* **Data provided**:
BEGIN
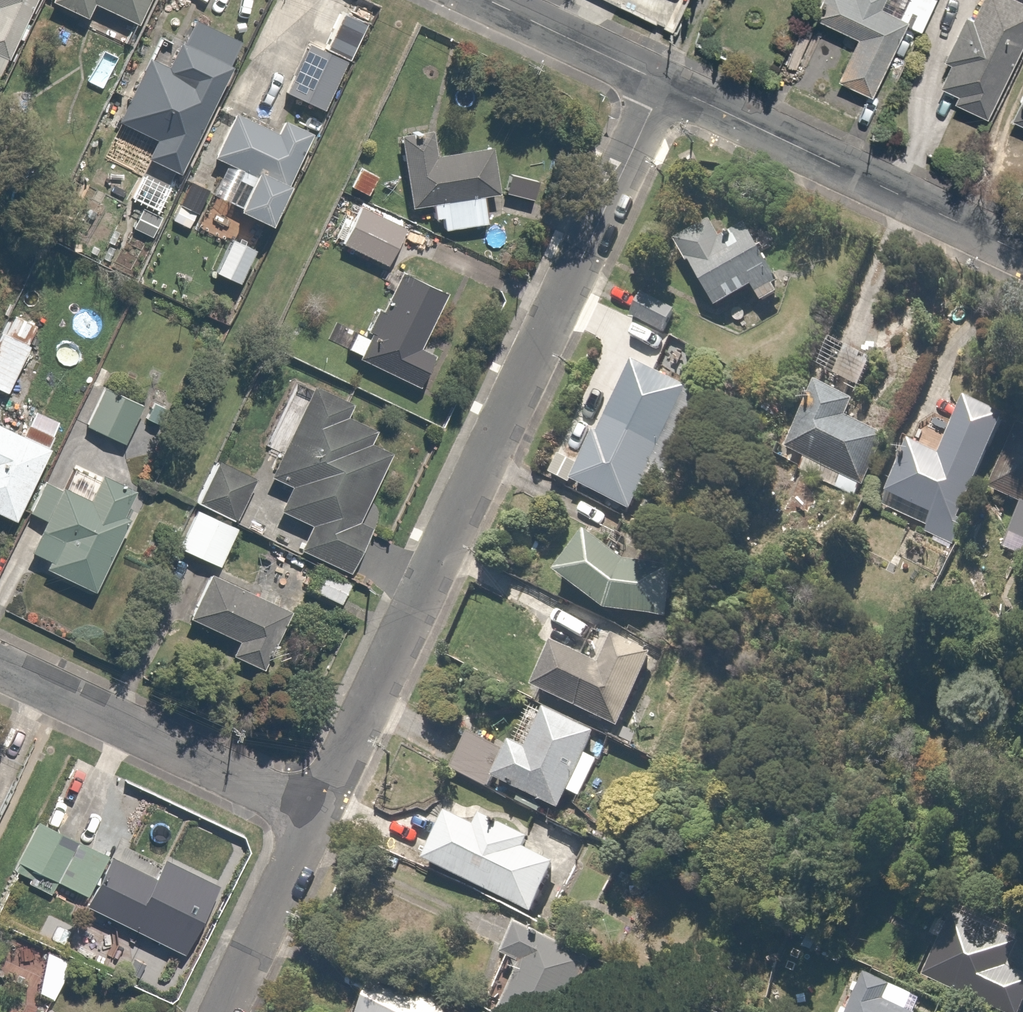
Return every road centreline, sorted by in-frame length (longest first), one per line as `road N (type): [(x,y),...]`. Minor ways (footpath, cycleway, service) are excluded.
road 1 (residential): [(666,83),(313,811)]
road 2 (residential): [(666,83),(1022,254)]
road 3 (residential): [(0,663),(313,811)]
road 4 (residential): [(313,811),(220,1011)]
road 5 (residential): [(490,0),(666,83)]

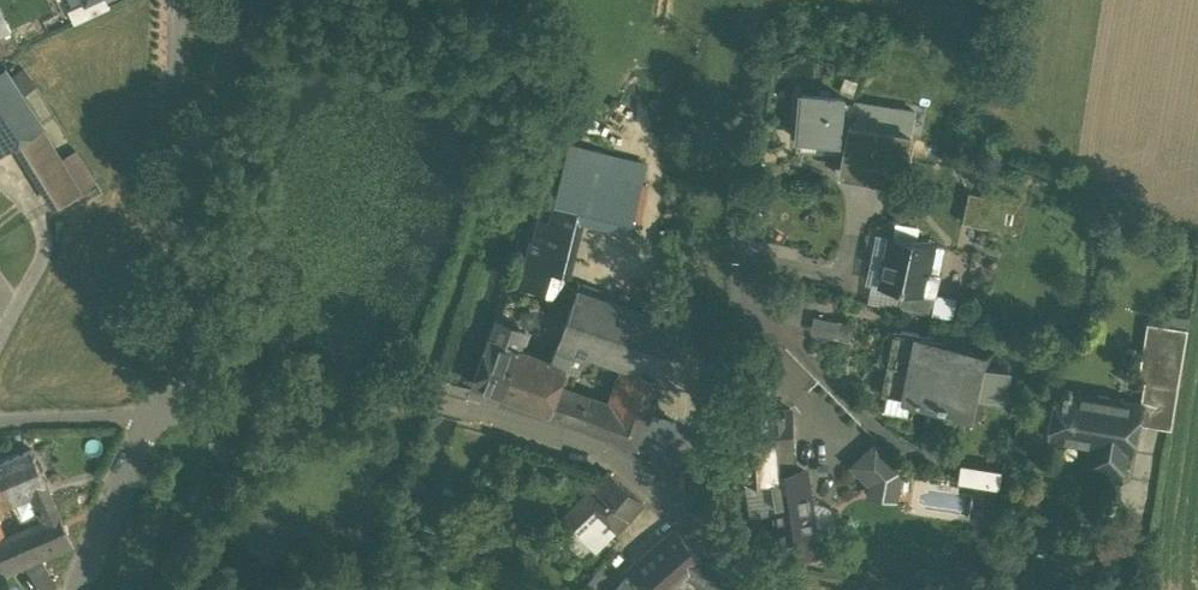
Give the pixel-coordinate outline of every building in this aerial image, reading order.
[(9,28),(0,9),(0,32),(9,28)] [(0,67),(0,149),(12,142),(41,124),(44,122),(24,95),(35,87),(23,70),(12,78),(3,65),(0,67)] [(842,92),(802,88),(798,132),(839,135),(843,99),(842,92)] [(834,165),(842,167),(851,121),(856,121),(857,100),(843,99),(839,135),(834,165)] [(842,167),(902,179),(911,133),(856,121),(851,121),(842,167)] [(41,124),(12,142),(52,206),(81,190),(41,124)] [(648,182),(571,161),(542,264),(568,272),(585,208),(638,222),(648,182)] [(934,241),(892,232),(882,279),(904,284),(925,288),(925,287),(934,241)] [(568,272),(542,264),(541,268),(528,265),(523,282),(561,293),(568,272)] [(925,288),(904,284),(900,303),(933,310),(937,290),(925,287),(925,288)] [(664,316),(580,286),(558,342),(576,348),(623,366),(662,381),(677,343),(664,316)] [(812,312),(811,325),(847,329),(848,316),(812,312)] [(515,326),(498,320),(492,336),(509,342),(515,326)] [(1189,326),(1155,320),(1145,376),(1179,382),(1189,326)] [(935,333),(903,327),(892,385),(932,393),(932,396),(948,399),(948,397),(982,403),(981,411),(983,411),(988,386),(993,359),(996,345),(994,344),(993,351),(934,340),(935,333)] [(492,336),(491,335),(473,382),(551,412),(560,390),(569,365),(552,358),(509,342),(492,336)] [(576,348),(558,342),(552,358),(569,365),(576,348)] [(1010,363),(993,359),(988,386),(1005,389),(1010,363)] [(607,409),(599,430),(638,445),(650,414),(662,381),(623,366),(607,409)] [(1179,382),(1145,376),(1141,398),(1144,398),(1140,419),(1172,424),(1179,382)] [(1109,391),(1097,389),(1097,391),(1068,386),(1069,382),(1063,381),(1063,385),(1057,384),(1056,391),(1066,393),(1062,432),(1095,439),(1096,460),(1123,464),(1126,445),(1135,447),(1140,419),(1144,398),(1141,398),(1109,393),(1109,391)] [(607,409),(560,390),(551,412),(599,430),(607,409)] [(792,405),(752,405),(752,421),(775,421),(776,434),(777,434),(793,434),(792,405)] [(650,414),(638,445),(662,454),(673,423),(650,414)] [(752,421),(746,421),(749,473),(773,471),(780,471),(780,469),(797,468),(795,458),(787,458),(787,453),(782,449),(777,449),(776,434),(775,421),(752,421)] [(228,435),(208,436),(209,451),(228,450),(228,435)] [(876,438),(853,460),(871,480),(869,490),(896,495),(901,465),(876,438)] [(0,462),(0,473),(11,497),(19,494),(34,487),(46,482),(47,481),(32,448),(0,462)] [(797,468),(780,469),(780,471),(773,471),(779,518),(815,515),(809,467),(797,468)] [(646,503),(609,470),(563,519),(574,529),(594,508),(617,530),(618,531),(630,520),(646,503)] [(11,497),(0,473),(0,502),(11,497)] [(55,502),(46,482),(34,487),(43,507),(55,502)] [(55,502),(43,507),(49,520),(60,515),(55,502)] [(617,530),(594,508),(574,529),(598,551),(617,530)] [(49,520),(27,530),(39,556),(72,542),(60,515),(49,520)] [(815,515),(779,518),(783,551),(831,545),(830,522),(816,524),(815,515)] [(0,542),(0,561),(5,571),(39,556),(27,530),(6,539),(0,542)] [(630,569),(631,571),(648,589),(660,589),(684,570),(699,558),(676,531),(630,569)] [(699,558),(684,570),(713,589),(748,589),(699,558)] [(36,560),(26,567),(41,588),(51,581),(36,560)] [(613,579),(601,569),(584,589),(603,589),(613,579)] [(631,571),(622,583),(629,589),(648,589),(631,571)]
END
* **Work to be completed**:
All of the entries, apart from the pictures, must be returned exactly.

* **Expected answer**:
Return every road centreline, sorted by in-frame length (longest first), one per line as `road N (type): [(x,y),...]`. Minor ways (footpath, cycleway, service) are excluded.
road 1 (residential): [(666,83),(313,811)]
road 2 (residential): [(666,83),(1022,254)]
road 3 (residential): [(0,663),(313,811)]
road 4 (residential): [(313,811),(220,1011)]
road 5 (residential): [(490,0),(666,83)]

Give the pixel-coordinate outline of every building in this aerial image, reading order.
[(9,28),(0,9),(0,32),(9,28)] [(0,67),(0,149),(12,142),(41,124),(44,122),(24,95),(35,87),(23,70),(12,78),(3,65),(0,67)] [(842,92),(802,88),(798,132),(839,135),(843,99),(842,92)] [(834,165),(842,167),(851,121),(856,121),(857,100),(843,99),(839,135),(834,165)] [(842,167),(902,179),(911,133),(856,121),(851,121),(842,167)] [(41,124),(12,142),(52,206),(81,190),(41,124)] [(648,182),(571,161),(542,264),(568,272),(585,208),(638,222),(648,182)] [(934,241),(892,232),(882,279),(904,284),(925,288),(925,287),(934,241)] [(568,272),(542,264),(541,268),(528,265),(523,282),(561,293),(568,272)] [(925,288),(904,284),(900,303),(933,310),(937,290),(925,287),(925,288)] [(664,316),(580,286),(558,342),(576,348),(623,366),(662,381),(677,343),(664,316)] [(812,312),(811,325),(847,329),(848,316),(812,312)] [(515,326),(498,320),(492,336),(509,342),(515,326)] [(1189,326),(1155,320),(1145,376),(1179,382),(1189,326)] [(935,333),(903,327),(892,385),(932,393),(932,396),(948,399),(948,397),(982,403),(981,411),(983,411),(988,386),(993,359),(996,345),(994,344),(993,351),(934,340),(935,333)] [(492,336),(491,335),(473,382),(551,412),(560,390),(569,365),(552,358),(509,342),(492,336)] [(576,348),(558,342),(552,358),(569,365),(576,348)] [(1010,363),(993,359),(988,386),(1005,389),(1010,363)] [(607,409),(599,430),(638,445),(650,414),(662,381),(623,366),(607,409)] [(1179,382),(1145,376),(1141,398),(1144,398),(1140,419),(1172,424),(1179,382)] [(1109,391),(1097,389),(1097,391),(1068,386),(1069,382),(1063,381),(1063,385),(1057,384),(1056,391),(1066,393),(1062,432),(1095,439),(1096,460),(1123,464),(1126,445),(1135,447),(1140,419),(1144,398),(1141,398),(1109,393),(1109,391)] [(607,409),(560,390),(551,412),(599,430),(607,409)] [(792,405),(752,405),(752,421),(775,421),(776,434),(777,434),(793,434),(792,405)] [(650,414),(638,445),(662,454),(673,423),(650,414)] [(752,421),(746,421),(749,473),(773,471),(780,471),(780,469),(797,468),(795,458),(787,458),(787,453),(782,449),(777,449),(776,434),(775,421),(752,421)] [(228,435),(208,436),(209,451),(228,450),(228,435)] [(876,438),(853,460),(871,480),(869,490),(896,495),(901,465),(876,438)] [(0,462),(0,473),(11,497),(19,494),(34,487),(46,482),(47,481),(32,448),(0,462)] [(797,468),(780,469),(780,471),(773,471),(779,518),(815,515),(809,467),(797,468)] [(646,503),(609,470),(563,519),(574,529),(594,508),(617,530),(618,531),(630,520),(646,503)] [(11,497),(0,473),(0,502),(11,497)] [(55,502),(46,482),(34,487),(43,507),(55,502)] [(55,502),(43,507),(49,520),(60,515),(55,502)] [(617,530),(594,508),(574,529),(598,551),(617,530)] [(49,520),(27,530),(39,556),(72,542),(60,515),(49,520)] [(815,515),(779,518),(783,551),(831,545),(830,522),(816,524),(815,515)] [(0,542),(0,561),(5,571),(39,556),(27,530),(6,539),(0,542)] [(630,569),(631,571),(648,589),(660,589),(684,570),(699,558),(676,531),(630,569)] [(699,558),(684,570),(713,589),(748,589),(699,558)] [(36,560),(26,567),(41,588),(51,581),(36,560)] [(613,579),(601,569),(584,589),(603,589),(613,579)] [(631,571),(622,583),(629,589),(648,589),(631,571)]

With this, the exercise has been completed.